[[ AVAILABLE DATA, beginning ]]

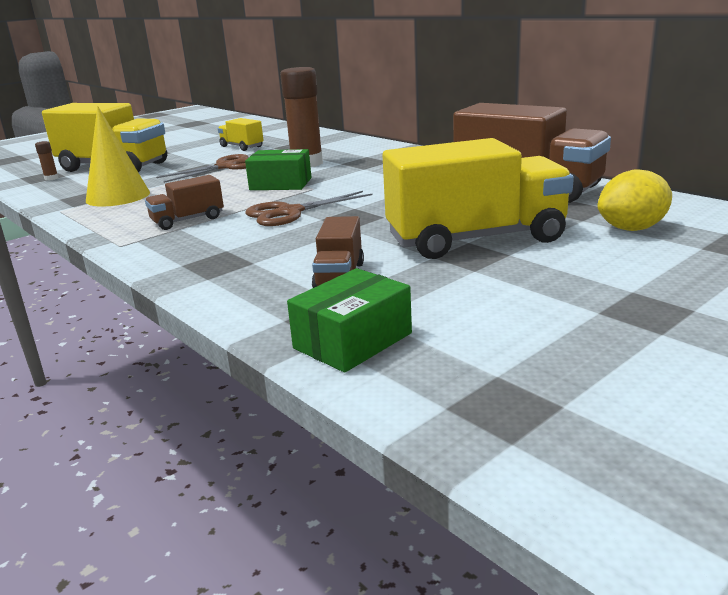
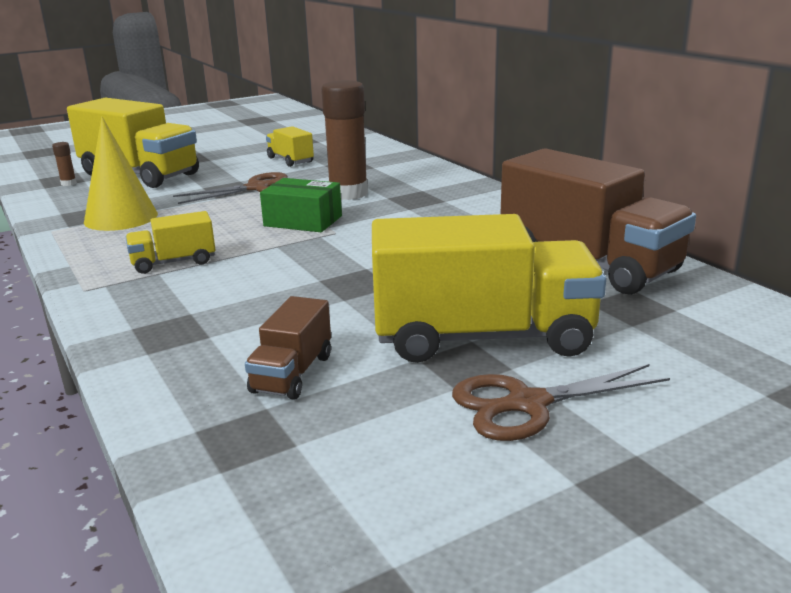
camera: 10 degrees right, 0 degrees up
(188, 220) = (174, 262): brown truck -> yellow truck
(289, 213) = (289, 266): brown scissors -> brown scissors (526, 404)
(353, 341) = (254, 477): green box -> none
(631, 229) = (688, 348): yellow lemon -> none

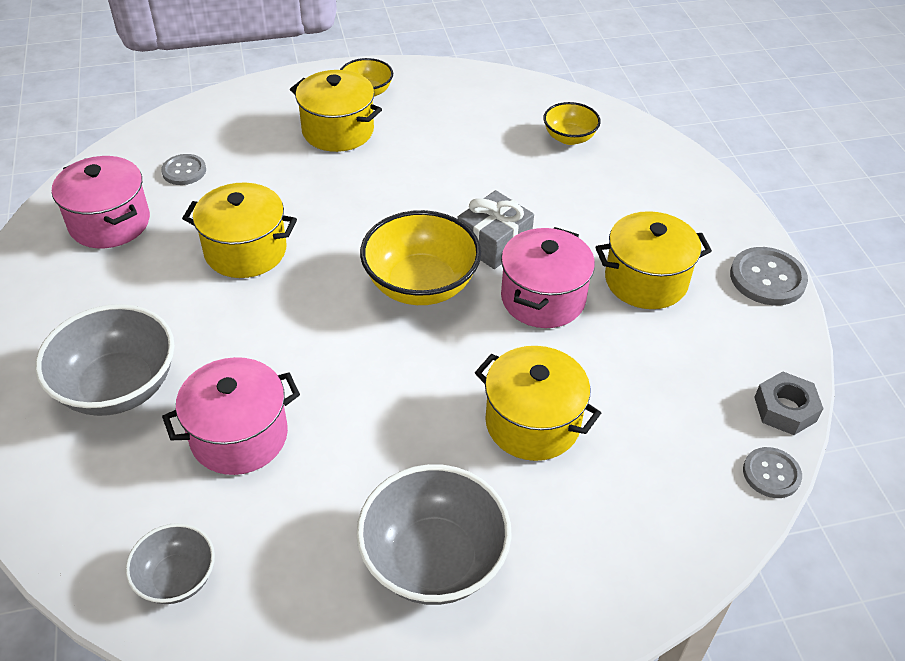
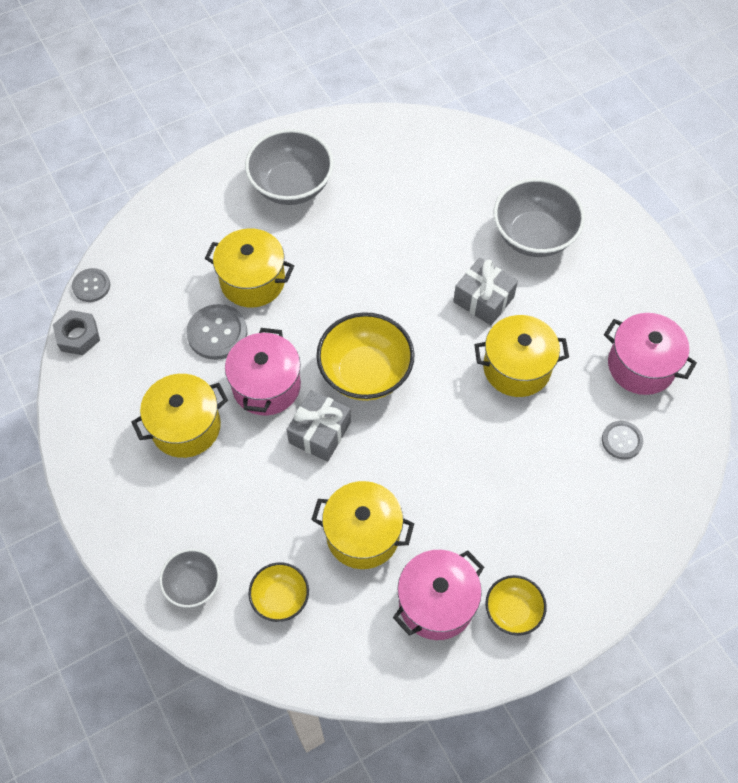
camera: 165 degrees right, 15 degrees up
(177, 578) = (427, 144): grey bowl -> grey bowl (193, 584)
(237, 327) = (483, 299): none -> grey gift
(239, 436) = (437, 225): pink pot -> pink pot (436, 603)
(338, 131) = (513, 538): yellow pot -> yellow pot (363, 534)
(767, 278) = (83, 458): grey button -> grey button (217, 333)

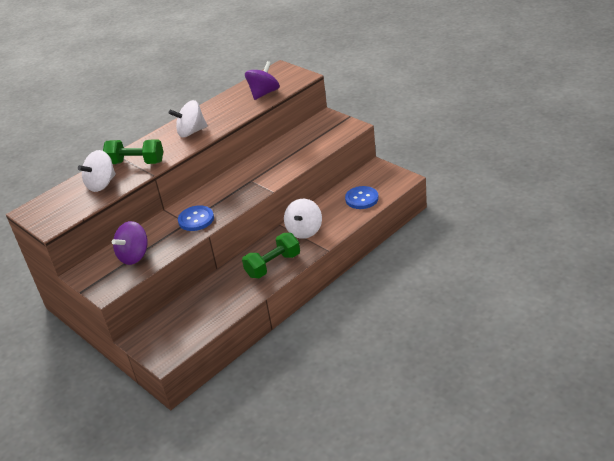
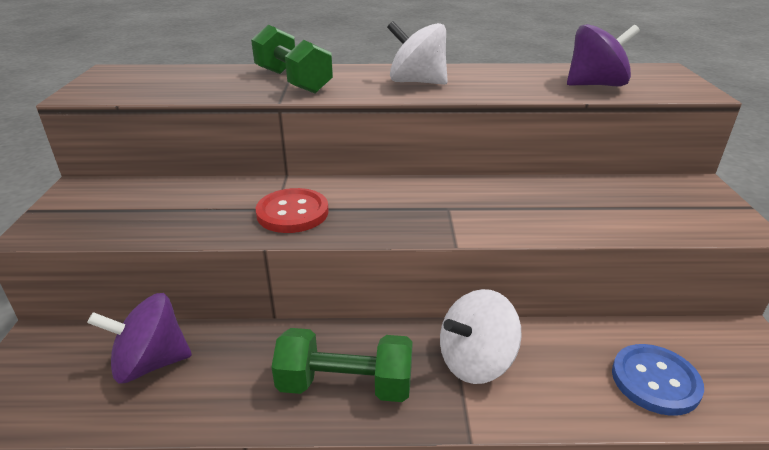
camera: 40 degrees right, 5 degrees down
(101, 184) = (215, 83): white spinning top -> none
(134, 256) = (150, 208): purple spinning top -> purple spinning top (151, 363)
(196, 219) = (292, 213): blue button -> red button

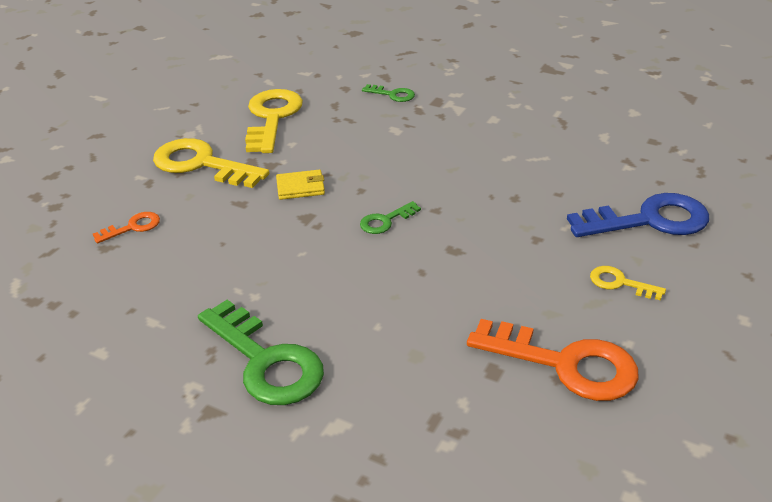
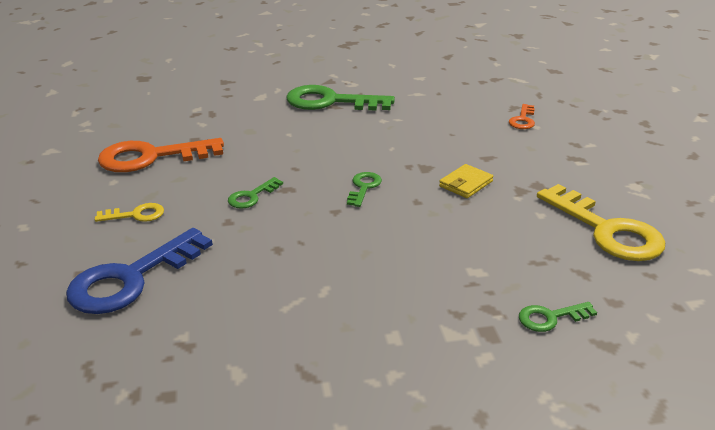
camera: 140 degrees right, 5 degrees down
(202, 164) = (570, 169): yellow key -> none
(494, 256) = (252, 196): none -> green key

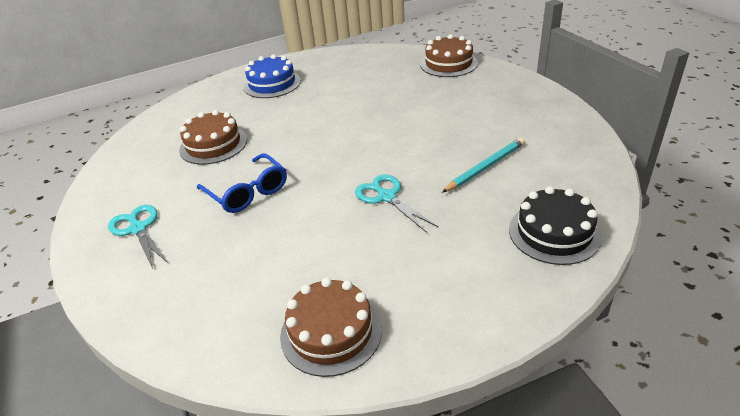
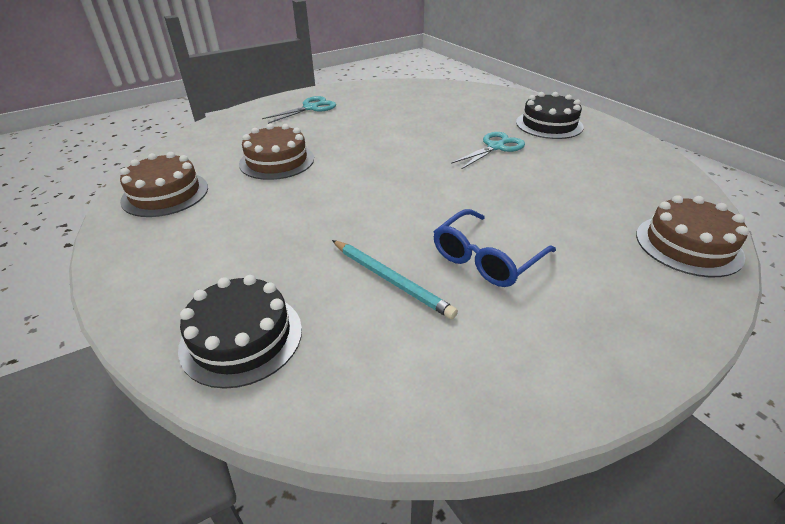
camera: 80 degrees right, 0 degrees up
(213, 145) = (424, 115): brown cake -> brown cake (277, 161)
(248, 192) = (351, 139): blue glasses -> blue glasses (486, 259)
(272, 84) = (549, 124): blue cake -> black cake
(386, 197) = (335, 208): turquoise scissors -> turquoise scissors (495, 147)

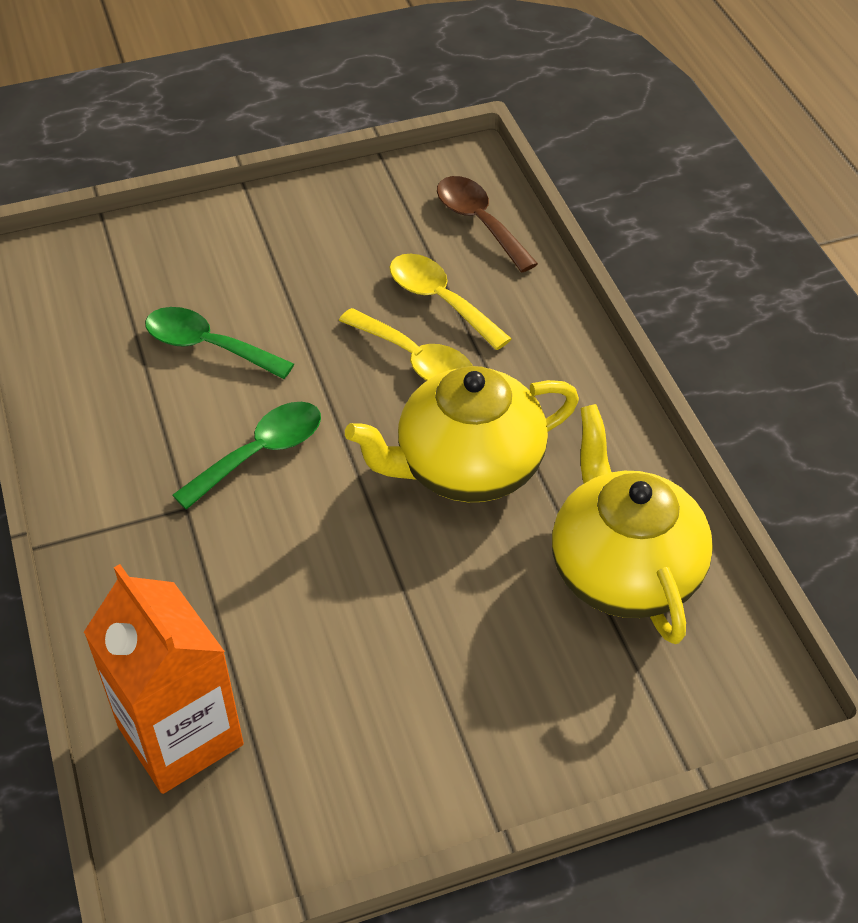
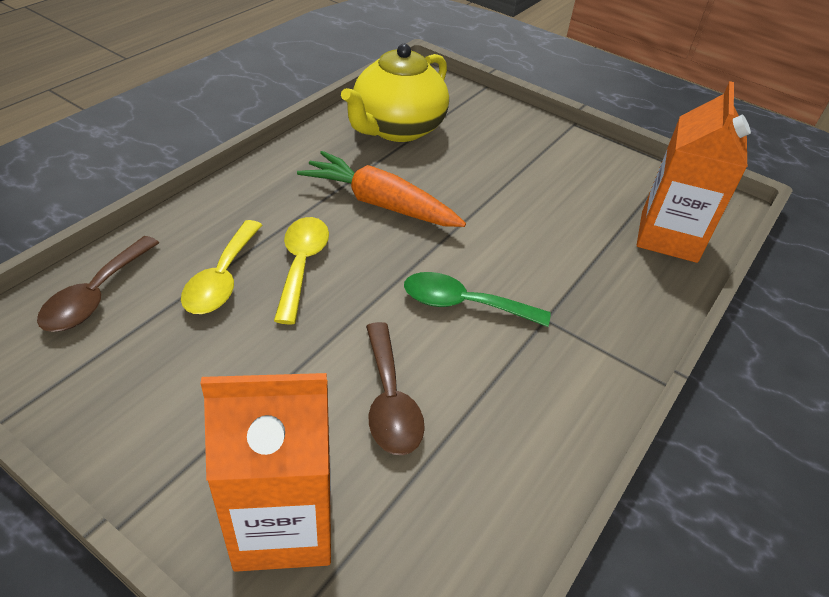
camera: 130 degrees left, 5 degrees down
(169, 251) = (283, 523): none -> orange carton
(207, 346) = (390, 401): green spoon -> brown spoon
(467, 467) = (380, 204): yellow teapot -> orange carrot

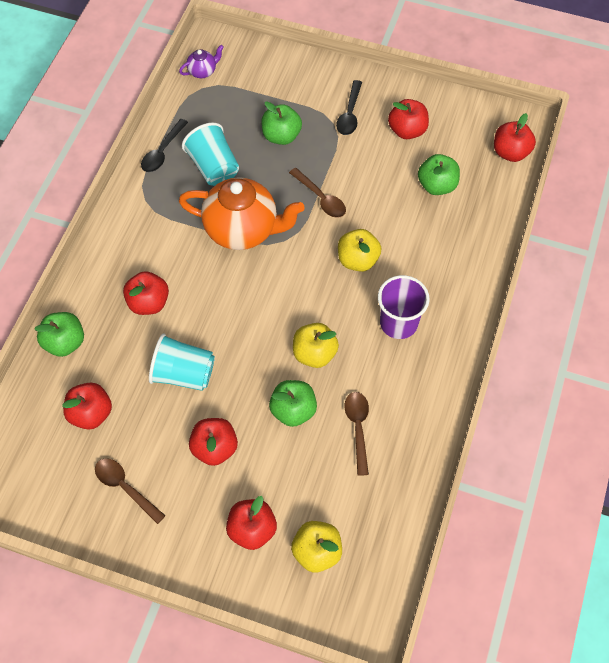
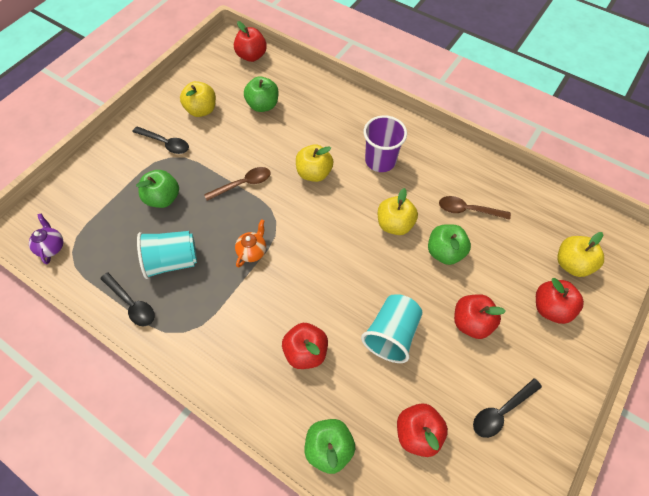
camera: 75 degrees left, 0 degrees up
(125, 487) = (501, 411): brown spoon -> black spoon
(242, 230) = (252, 251): orange teapot -> orange teapot, size x0.43
(407, 130) = (202, 110): red apple -> yellow apple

[[ AVAILABLE DATA, end ]]

WHAT YOU WILL DO: Exactly the lines from the one containing "(338, 131) = (513, 538): yellow" through the last line of the data above should be output, both ends included, with every picture left out.

WRITTEN ANSWER:
(338, 131) = (513, 538): yellow pot -> yellow pot (363, 534)
(767, 278) = (83, 458): grey button -> grey button (217, 333)

camera: 40 degrees right, 5 degrees down
(101, 184) = (215, 83): white spinning top -> none
(134, 256) = (150, 208): purple spinning top -> purple spinning top (151, 363)
(196, 219) = (292, 213): blue button -> red button

camera: 140 degrees right, 5 degrees down
(202, 164) = (570, 169): yellow key -> none
(494, 256) = (252, 196): none -> green key

camera: 80 degrees right, 0 degrees up
(213, 145) = (424, 115): brown cake -> brown cake (277, 161)
(248, 192) = (351, 139): blue glasses -> blue glasses (486, 259)
(272, 84) = (549, 124): blue cake -> black cake
(386, 197) = (335, 208): turquoise scissors -> turquoise scissors (495, 147)

camera: 130 degrees left, 5 degrees down
(169, 251) = (283, 523): none -> orange carton
(207, 346) = (390, 401): green spoon -> brown spoon
(467, 467) = (380, 204): yellow teapot -> orange carrot

camera: 75 degrees left, 0 degrees up
(125, 487) = (501, 411): brown spoon -> black spoon
(242, 230) = (252, 251): orange teapot -> orange teapot, size x0.43
(407, 130) = (202, 110): red apple -> yellow apple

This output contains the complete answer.